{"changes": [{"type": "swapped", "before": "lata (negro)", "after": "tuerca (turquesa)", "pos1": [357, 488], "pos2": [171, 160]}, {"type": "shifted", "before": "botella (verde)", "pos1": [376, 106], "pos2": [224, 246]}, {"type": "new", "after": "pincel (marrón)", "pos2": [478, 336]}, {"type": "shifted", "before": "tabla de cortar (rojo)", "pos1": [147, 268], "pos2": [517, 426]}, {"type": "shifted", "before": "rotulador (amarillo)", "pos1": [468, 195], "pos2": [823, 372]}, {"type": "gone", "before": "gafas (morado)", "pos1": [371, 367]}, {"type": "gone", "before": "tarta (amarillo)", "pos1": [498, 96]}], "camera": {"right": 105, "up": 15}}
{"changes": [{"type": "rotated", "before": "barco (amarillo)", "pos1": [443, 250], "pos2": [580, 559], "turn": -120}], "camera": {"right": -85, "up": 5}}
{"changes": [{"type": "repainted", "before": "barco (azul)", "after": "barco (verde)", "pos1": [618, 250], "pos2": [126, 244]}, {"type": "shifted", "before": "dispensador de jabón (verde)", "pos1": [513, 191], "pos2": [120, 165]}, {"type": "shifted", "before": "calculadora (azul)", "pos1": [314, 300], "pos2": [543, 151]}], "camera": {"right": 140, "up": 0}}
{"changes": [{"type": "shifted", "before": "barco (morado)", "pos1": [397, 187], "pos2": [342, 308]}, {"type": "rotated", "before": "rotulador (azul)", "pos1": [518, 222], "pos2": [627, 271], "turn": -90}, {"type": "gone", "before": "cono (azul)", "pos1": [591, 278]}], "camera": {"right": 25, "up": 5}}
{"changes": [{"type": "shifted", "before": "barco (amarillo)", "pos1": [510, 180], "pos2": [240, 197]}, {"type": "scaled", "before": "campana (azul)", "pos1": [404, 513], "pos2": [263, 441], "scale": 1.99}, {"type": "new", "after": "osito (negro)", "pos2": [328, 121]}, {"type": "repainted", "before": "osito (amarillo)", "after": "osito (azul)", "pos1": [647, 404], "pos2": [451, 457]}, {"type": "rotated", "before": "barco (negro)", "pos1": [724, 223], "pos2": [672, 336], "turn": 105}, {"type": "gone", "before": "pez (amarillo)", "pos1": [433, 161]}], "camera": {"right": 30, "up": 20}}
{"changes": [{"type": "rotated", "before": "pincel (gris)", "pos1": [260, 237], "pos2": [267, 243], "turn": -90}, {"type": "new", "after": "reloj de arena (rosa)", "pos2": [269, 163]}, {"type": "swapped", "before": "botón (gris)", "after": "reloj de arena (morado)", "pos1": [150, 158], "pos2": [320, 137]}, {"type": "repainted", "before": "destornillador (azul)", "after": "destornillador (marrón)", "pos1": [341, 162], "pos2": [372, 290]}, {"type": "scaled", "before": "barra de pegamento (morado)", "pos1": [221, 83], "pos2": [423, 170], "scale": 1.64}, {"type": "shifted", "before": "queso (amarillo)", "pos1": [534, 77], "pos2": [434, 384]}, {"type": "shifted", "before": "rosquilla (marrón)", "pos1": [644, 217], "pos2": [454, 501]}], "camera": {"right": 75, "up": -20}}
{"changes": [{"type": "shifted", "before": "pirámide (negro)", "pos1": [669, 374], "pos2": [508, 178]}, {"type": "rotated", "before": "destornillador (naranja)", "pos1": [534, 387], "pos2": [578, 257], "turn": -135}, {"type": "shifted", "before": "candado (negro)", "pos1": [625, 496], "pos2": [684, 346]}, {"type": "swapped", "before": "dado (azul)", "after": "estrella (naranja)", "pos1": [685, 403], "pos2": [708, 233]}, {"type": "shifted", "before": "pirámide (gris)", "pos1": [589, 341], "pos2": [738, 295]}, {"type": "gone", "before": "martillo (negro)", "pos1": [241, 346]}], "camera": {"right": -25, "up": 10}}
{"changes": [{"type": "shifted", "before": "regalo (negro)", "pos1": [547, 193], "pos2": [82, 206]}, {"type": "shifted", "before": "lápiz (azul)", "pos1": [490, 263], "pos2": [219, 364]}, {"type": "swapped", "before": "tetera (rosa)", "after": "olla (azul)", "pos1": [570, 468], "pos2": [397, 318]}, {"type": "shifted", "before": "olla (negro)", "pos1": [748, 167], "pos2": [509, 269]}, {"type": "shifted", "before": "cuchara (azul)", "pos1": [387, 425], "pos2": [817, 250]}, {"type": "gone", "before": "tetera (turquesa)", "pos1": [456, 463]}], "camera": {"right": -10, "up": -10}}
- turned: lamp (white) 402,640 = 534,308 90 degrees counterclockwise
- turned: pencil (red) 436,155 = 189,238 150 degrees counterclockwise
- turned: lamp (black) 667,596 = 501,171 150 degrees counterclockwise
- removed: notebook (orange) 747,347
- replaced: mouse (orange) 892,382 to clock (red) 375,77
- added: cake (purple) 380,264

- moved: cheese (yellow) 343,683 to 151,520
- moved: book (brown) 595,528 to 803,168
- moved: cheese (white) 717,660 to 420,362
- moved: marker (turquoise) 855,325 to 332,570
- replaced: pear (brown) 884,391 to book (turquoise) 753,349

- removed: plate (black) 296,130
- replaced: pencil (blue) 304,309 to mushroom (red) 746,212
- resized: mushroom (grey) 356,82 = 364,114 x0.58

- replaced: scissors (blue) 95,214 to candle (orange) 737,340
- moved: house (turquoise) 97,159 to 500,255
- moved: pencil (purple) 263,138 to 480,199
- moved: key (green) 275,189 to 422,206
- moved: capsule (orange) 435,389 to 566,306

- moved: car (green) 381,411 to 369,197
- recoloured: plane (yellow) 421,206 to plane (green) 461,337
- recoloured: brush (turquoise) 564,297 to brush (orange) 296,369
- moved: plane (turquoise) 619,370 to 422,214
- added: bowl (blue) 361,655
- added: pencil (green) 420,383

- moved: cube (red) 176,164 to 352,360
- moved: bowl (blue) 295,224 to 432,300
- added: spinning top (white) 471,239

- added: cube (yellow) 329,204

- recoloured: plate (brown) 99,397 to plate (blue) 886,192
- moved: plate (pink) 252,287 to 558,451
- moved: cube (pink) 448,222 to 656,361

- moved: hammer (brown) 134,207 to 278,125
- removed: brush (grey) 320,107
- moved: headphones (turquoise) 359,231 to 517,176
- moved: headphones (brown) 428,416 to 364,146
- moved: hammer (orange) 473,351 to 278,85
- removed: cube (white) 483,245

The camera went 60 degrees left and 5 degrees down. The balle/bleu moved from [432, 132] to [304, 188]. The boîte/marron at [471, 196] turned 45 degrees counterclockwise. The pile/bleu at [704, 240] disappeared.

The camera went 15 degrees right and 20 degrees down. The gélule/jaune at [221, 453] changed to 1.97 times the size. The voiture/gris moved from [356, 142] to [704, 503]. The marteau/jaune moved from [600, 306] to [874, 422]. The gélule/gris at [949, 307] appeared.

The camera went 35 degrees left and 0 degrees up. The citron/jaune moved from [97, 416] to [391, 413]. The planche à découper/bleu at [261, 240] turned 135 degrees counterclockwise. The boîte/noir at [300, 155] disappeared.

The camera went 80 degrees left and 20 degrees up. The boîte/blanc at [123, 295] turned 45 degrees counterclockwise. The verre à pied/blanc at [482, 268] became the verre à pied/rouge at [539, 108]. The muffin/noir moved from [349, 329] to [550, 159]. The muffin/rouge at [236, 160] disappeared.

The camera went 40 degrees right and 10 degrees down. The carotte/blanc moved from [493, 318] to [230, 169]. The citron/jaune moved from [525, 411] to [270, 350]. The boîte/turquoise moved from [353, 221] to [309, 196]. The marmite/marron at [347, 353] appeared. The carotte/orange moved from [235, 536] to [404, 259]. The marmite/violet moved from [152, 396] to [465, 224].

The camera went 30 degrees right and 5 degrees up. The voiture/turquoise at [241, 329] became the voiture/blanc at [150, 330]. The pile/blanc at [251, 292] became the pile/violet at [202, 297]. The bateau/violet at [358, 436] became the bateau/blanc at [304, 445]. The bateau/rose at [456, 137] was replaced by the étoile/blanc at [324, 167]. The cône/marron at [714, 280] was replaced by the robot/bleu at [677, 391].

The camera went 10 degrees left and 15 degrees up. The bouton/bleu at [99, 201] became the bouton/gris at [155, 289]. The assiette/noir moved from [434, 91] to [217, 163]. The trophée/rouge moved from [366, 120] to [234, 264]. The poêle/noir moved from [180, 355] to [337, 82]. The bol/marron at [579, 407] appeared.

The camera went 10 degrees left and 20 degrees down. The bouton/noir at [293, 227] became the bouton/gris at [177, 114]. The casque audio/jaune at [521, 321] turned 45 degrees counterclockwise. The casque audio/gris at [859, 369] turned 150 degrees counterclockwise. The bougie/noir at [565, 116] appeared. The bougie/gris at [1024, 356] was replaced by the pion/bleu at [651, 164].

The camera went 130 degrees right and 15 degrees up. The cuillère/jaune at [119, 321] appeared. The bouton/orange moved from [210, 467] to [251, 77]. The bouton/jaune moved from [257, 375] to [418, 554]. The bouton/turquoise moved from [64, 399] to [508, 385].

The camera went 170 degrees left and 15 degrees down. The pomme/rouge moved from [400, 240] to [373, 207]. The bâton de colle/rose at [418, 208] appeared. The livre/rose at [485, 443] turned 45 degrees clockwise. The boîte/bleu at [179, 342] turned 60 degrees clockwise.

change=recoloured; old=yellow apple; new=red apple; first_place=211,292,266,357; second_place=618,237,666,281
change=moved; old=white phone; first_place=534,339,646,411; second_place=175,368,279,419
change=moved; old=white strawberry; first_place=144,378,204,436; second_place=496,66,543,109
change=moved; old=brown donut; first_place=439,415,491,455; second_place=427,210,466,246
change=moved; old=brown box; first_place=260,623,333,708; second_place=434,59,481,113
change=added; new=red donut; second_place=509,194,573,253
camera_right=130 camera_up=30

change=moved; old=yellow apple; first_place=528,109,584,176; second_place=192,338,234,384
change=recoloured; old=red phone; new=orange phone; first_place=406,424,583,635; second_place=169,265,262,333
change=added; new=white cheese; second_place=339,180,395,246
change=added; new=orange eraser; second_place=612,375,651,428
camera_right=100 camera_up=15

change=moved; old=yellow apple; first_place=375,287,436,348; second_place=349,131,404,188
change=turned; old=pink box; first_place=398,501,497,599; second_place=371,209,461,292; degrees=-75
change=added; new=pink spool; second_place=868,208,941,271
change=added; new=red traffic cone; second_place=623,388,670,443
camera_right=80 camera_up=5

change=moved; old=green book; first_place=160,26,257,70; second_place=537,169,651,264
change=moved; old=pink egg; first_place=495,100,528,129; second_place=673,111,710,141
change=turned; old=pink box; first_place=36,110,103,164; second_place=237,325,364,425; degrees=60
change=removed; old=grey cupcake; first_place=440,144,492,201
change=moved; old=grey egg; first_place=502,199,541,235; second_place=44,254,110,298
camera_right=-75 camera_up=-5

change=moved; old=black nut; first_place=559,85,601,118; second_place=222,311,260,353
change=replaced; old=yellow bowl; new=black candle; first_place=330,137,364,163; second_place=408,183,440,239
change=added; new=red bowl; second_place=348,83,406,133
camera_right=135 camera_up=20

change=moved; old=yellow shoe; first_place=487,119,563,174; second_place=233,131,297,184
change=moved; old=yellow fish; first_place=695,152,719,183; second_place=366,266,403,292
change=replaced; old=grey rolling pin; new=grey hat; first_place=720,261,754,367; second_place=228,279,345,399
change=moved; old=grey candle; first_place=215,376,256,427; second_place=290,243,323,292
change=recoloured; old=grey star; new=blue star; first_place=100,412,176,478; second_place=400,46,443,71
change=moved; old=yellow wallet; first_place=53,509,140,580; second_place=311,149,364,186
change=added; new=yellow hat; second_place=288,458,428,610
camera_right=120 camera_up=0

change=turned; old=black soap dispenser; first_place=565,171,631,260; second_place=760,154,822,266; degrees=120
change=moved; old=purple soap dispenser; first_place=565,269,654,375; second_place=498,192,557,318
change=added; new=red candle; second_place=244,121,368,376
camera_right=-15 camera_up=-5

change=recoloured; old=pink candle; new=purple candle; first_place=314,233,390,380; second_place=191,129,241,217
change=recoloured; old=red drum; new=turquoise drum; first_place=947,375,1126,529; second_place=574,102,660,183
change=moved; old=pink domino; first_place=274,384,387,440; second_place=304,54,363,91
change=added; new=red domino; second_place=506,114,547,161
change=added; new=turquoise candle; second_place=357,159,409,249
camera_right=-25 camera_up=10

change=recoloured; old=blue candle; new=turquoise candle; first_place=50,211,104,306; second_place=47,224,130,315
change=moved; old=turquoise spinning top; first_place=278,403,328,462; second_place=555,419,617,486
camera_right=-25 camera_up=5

- [YOUR GOAL] Word for word, restate the lines above from the line containing "- turned: pencil" through the line containing "- replaced: mouse", with both included and nothing else.

- [WRITTEN RESPONSE]
- turned: pencil (red) 436,155 = 189,238 150 degrees counterclockwise
- turned: lamp (black) 667,596 = 501,171 150 degrees counterclockwise
- removed: notebook (orange) 747,347
- replaced: mouse (orange) 892,382 to clock (red) 375,77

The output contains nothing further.